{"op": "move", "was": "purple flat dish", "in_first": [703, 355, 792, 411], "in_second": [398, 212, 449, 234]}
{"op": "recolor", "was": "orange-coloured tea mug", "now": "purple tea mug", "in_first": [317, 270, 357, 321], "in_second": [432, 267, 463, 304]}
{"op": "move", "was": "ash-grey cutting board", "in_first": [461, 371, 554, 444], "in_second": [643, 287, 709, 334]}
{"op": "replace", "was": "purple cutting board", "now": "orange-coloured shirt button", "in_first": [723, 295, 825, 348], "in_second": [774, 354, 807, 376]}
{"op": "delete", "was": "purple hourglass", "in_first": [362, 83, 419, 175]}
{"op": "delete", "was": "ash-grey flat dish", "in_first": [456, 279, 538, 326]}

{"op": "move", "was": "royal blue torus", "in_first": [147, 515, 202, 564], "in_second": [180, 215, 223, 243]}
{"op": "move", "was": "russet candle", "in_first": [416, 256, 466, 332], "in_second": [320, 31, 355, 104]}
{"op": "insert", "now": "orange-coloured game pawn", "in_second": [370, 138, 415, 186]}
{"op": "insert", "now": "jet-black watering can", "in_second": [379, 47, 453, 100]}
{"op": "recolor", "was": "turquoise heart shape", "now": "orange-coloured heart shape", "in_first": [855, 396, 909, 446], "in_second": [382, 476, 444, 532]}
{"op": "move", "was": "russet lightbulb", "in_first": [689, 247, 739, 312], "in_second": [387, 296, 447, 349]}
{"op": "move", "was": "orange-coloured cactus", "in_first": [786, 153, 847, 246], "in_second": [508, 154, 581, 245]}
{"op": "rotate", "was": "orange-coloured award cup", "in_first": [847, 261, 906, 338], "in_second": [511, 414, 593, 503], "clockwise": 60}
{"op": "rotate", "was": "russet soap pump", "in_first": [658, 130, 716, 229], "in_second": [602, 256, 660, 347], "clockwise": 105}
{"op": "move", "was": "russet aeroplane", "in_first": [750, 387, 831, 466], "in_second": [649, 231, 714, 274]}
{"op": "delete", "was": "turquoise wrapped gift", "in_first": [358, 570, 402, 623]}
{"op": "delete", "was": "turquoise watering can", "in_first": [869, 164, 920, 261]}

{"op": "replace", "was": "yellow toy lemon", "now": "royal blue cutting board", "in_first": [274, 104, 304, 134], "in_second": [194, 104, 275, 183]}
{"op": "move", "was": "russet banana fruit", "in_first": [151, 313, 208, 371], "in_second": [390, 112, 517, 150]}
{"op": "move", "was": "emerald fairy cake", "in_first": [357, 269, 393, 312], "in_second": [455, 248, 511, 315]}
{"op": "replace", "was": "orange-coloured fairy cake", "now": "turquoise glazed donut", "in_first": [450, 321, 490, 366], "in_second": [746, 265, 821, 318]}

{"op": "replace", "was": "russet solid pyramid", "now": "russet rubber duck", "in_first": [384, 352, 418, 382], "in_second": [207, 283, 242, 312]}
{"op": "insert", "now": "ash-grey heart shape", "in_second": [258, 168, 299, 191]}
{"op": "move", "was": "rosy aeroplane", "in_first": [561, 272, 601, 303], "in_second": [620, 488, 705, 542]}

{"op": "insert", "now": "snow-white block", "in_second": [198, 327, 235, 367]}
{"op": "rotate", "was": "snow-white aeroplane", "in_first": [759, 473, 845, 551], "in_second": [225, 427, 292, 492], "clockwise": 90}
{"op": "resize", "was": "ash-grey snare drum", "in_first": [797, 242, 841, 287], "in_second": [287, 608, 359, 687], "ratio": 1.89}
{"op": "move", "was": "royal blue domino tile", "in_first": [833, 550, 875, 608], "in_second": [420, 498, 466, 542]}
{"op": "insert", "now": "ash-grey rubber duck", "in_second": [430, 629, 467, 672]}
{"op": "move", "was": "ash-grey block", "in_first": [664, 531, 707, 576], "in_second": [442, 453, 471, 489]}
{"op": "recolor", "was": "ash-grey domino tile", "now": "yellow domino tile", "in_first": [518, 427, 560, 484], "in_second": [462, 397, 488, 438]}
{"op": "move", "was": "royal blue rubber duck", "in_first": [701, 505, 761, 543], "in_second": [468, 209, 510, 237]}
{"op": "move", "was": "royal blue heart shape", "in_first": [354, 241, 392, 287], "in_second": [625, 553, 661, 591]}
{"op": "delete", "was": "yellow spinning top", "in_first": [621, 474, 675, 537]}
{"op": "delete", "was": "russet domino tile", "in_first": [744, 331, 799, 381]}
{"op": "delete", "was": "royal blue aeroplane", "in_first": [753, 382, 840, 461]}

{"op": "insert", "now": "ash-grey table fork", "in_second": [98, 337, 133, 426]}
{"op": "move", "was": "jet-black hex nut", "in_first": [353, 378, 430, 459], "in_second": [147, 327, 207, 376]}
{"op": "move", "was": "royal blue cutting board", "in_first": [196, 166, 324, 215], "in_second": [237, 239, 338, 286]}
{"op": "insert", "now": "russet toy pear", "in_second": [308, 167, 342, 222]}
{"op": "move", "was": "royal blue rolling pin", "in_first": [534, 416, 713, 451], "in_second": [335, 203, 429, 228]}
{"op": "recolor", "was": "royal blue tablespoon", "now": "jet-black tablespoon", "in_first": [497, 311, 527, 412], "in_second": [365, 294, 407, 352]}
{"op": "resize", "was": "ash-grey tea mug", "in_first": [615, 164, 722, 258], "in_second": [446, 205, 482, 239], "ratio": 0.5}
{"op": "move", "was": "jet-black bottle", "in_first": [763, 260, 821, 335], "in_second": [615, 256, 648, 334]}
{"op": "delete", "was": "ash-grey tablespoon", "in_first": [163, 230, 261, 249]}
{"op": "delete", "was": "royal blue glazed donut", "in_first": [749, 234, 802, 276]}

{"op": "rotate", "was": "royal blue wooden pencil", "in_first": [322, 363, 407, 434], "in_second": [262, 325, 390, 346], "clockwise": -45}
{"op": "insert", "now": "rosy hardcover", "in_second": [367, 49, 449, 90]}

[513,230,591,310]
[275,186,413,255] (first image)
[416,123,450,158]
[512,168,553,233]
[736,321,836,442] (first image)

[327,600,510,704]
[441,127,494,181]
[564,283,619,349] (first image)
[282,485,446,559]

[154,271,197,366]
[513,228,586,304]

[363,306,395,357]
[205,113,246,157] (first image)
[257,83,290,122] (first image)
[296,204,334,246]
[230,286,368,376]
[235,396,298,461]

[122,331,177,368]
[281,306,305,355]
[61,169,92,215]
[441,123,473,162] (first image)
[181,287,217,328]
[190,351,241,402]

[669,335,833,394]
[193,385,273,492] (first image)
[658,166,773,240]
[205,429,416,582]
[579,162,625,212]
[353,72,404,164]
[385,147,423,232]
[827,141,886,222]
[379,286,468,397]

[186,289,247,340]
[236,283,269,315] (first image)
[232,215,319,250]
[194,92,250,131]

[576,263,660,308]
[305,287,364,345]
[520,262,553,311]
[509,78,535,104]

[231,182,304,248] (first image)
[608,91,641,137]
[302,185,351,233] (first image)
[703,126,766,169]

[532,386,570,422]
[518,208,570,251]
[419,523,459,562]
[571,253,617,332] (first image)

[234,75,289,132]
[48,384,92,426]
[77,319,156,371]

________________

Copy out every line from the records that has the word "purple".

{"op": "move", "was": "purple flat dish", "in_first": [703, 355, 792, 411], "in_second": [398, 212, 449, 234]}
{"op": "recolor", "was": "orange-coloured tea mug", "now": "purple tea mug", "in_first": [317, 270, 357, 321], "in_second": [432, 267, 463, 304]}
{"op": "replace", "was": "purple cutting board", "now": "orange-coloured shirt button", "in_first": [723, 295, 825, 348], "in_second": [774, 354, 807, 376]}
{"op": "delete", "was": "purple hourglass", "in_first": [362, 83, 419, 175]}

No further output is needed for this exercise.